(ABOUT THIS TASK):
Below are some records; give them all again exactly, but not the pictures.

Object tracking records:
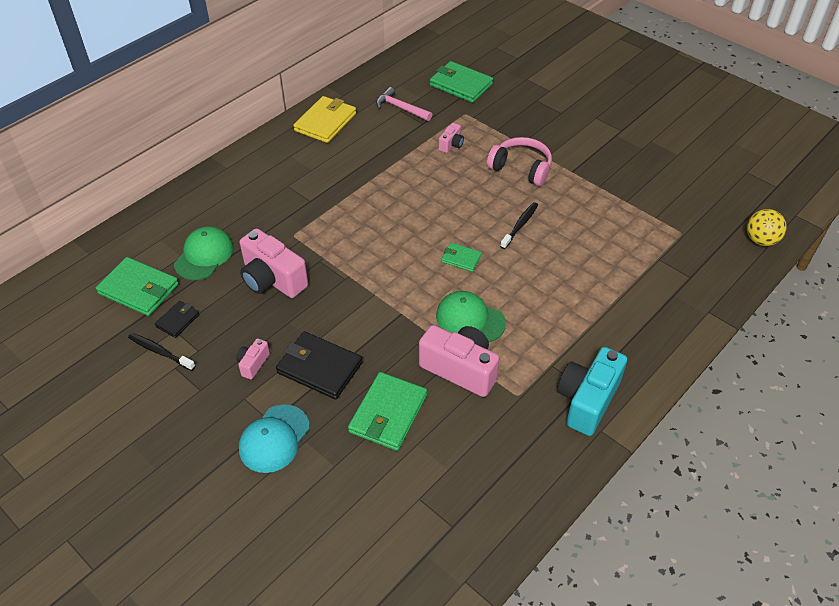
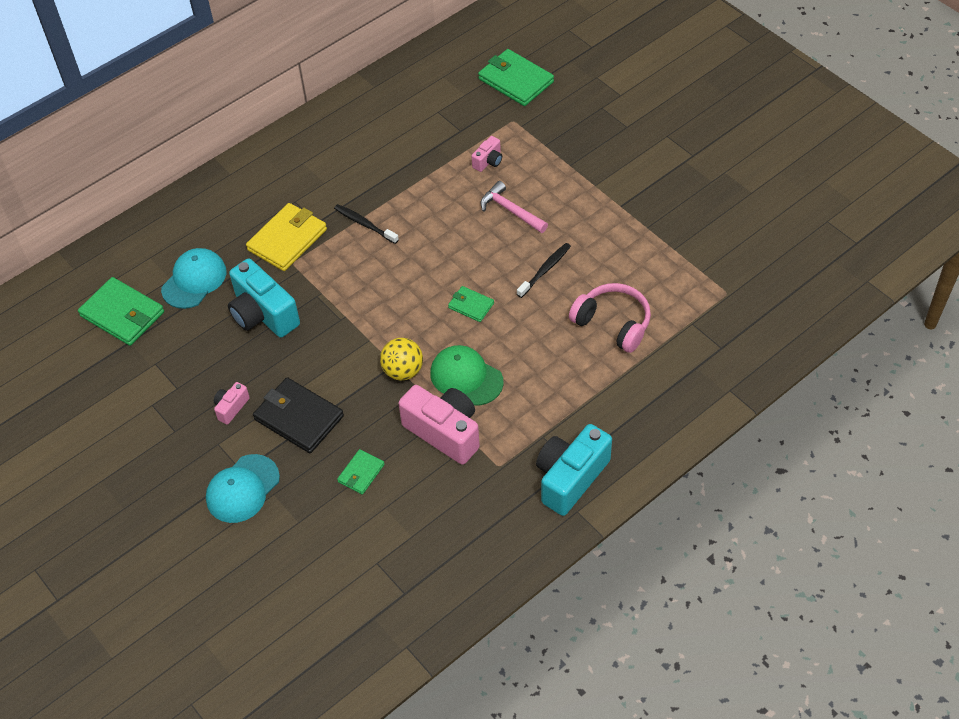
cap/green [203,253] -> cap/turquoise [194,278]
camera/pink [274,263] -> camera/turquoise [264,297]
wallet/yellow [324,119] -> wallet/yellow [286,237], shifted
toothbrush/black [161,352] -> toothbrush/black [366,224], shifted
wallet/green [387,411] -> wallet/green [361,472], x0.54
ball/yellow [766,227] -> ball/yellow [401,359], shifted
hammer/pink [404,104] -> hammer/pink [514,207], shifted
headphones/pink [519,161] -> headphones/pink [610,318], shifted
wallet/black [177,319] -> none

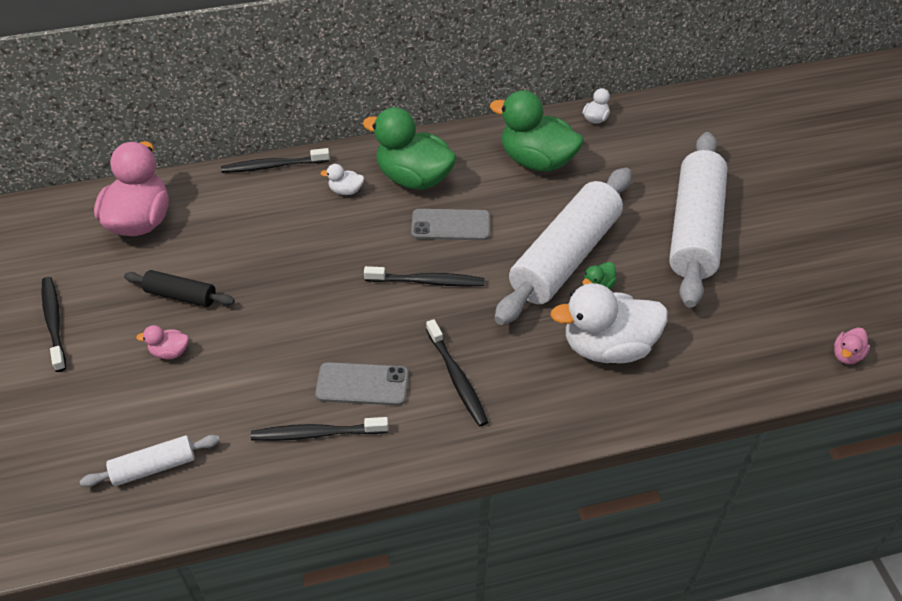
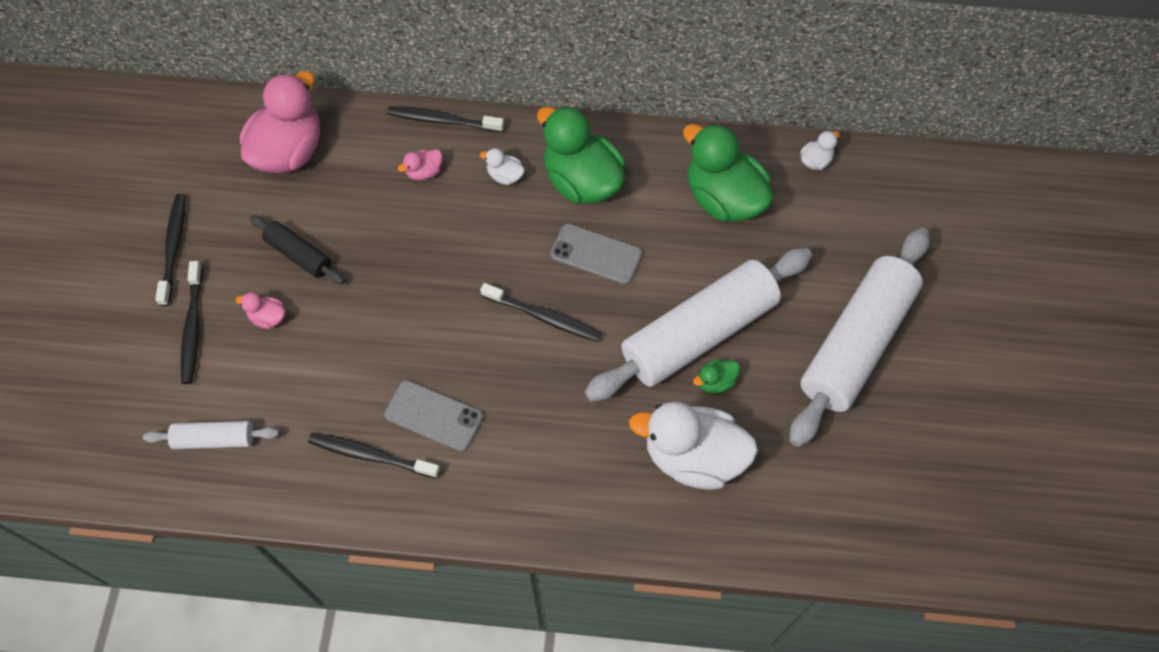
toothbrush/black [457,373] -> toothbrush/black [192,322], shifted
duck/pink [852,345] -> duck/pink [420,165], shifted

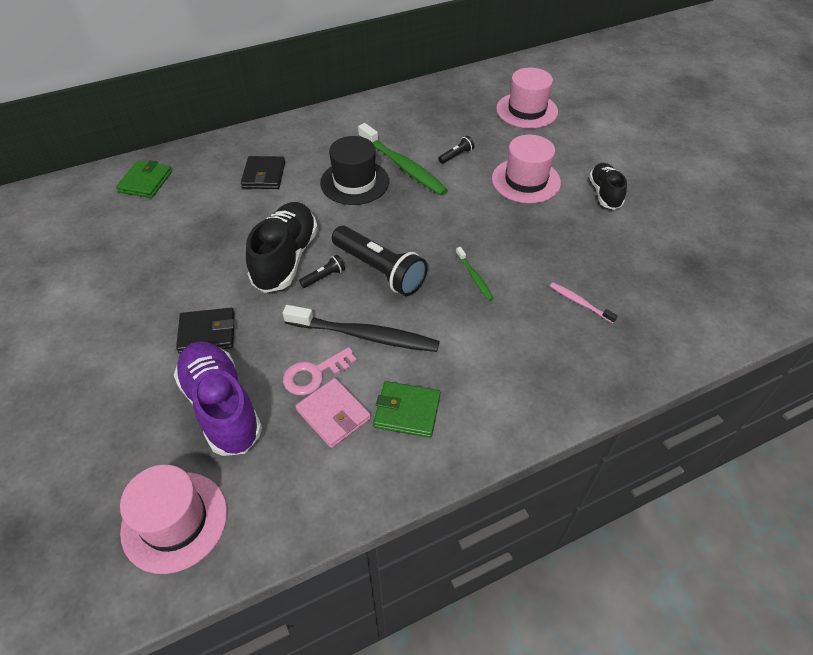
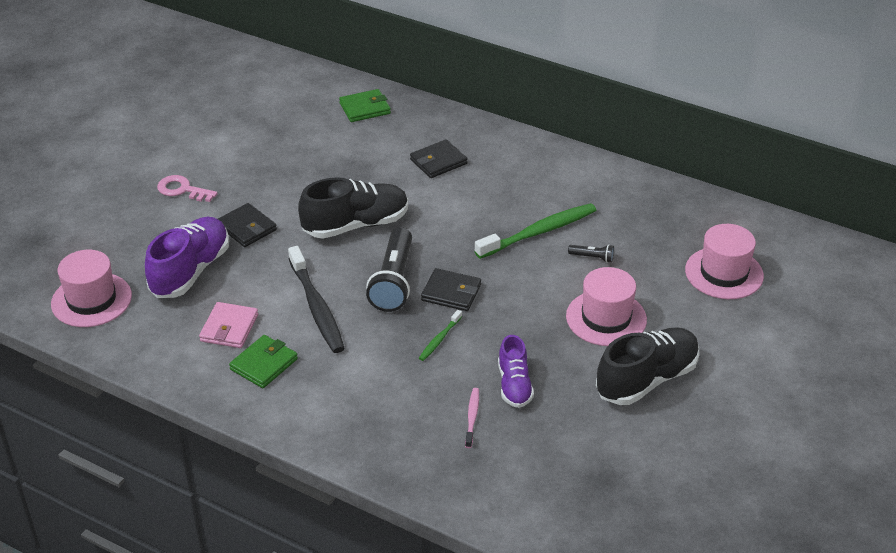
key/pink [320,371] -> key/pink [187,188], shifted
wallet/green [407,409] -> wallet/green [263,361], 60 degrees clockwise
none -> wallet/black [451,289]
toothbrush/green [403,159] -> toothbrush/green [535,231], 135 degrees counterclockwise
none -> shoe/purple [516,371]
shoe/black [608,186] -> shoe/black [647,366], x1.67
flashlight/black [322,271] -> none
hat/black [354,170] -> none

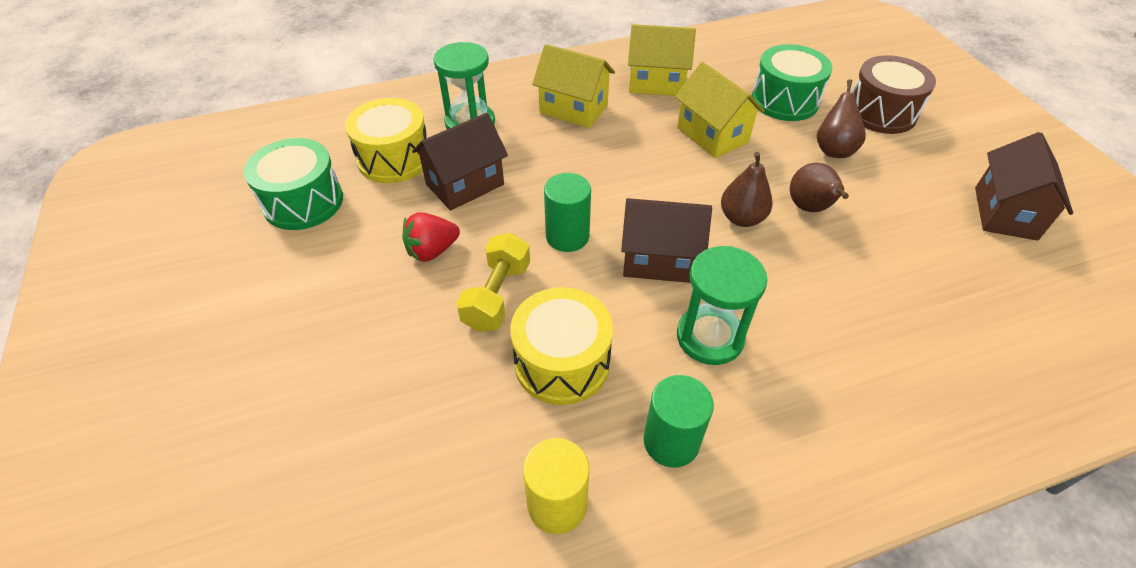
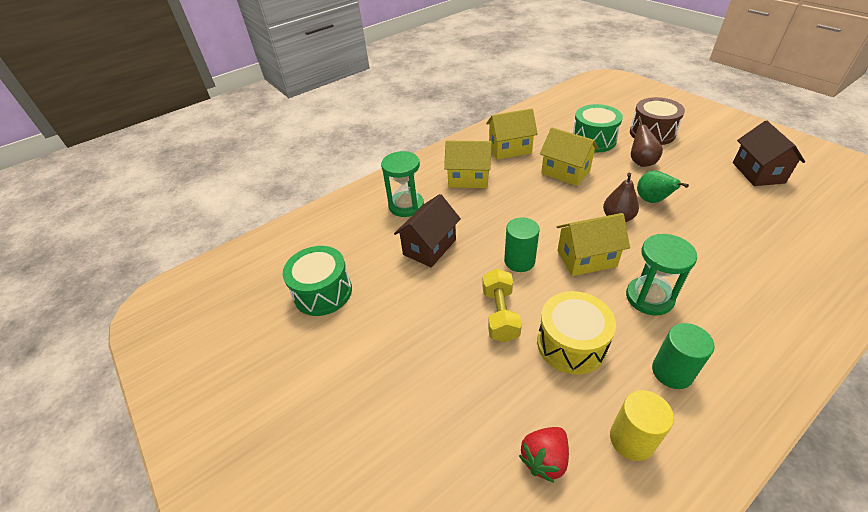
strawberry/red [431,237] -> strawberry/red [544,455], shifted
house/brown [666,240] -> house/yellow [593,244]
pear/brown [819,187] -> pear/green [663,187]
drum/yellow [385,140] -> none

(SOLUTION BELOW):
cap/green [203,253] -> cap/turquoise [194,278]
camera/pink [274,263] -> camera/turquoise [264,297]
wallet/yellow [324,119] -> wallet/yellow [286,237], shifted
toothbrush/black [161,352] -> toothbrush/black [366,224], shifted
wallet/green [387,411] -> wallet/green [361,472], x0.54
ball/yellow [766,227] -> ball/yellow [401,359], shifted
hammer/pink [404,104] -> hammer/pink [514,207], shifted
headphones/pink [519,161] -> headphones/pink [610,318], shifted
wallet/black [177,319] -> none

toothbrush/black [457,373] -> toothbrush/black [192,322], shifted
duck/pink [852,345] -> duck/pink [420,165], shifted

key/pink [320,371] -> key/pink [187,188], shifted
wallet/green [407,409] -> wallet/green [263,361], 60 degrees clockwise
none -> wallet/black [451,289]
toothbrush/green [403,159] -> toothbrush/green [535,231], 135 degrees counterclockwise
none -> shoe/purple [516,371]
shoe/black [608,186] -> shoe/black [647,366], x1.67
flashlight/black [322,271] -> none
hat/black [354,170] -> none

strawberry/red [431,237] -> strawberry/red [544,455], shifted
house/brown [666,240] -> house/yellow [593,244]
pear/brown [819,187] -> pear/green [663,187]
drum/yellow [385,140] -> none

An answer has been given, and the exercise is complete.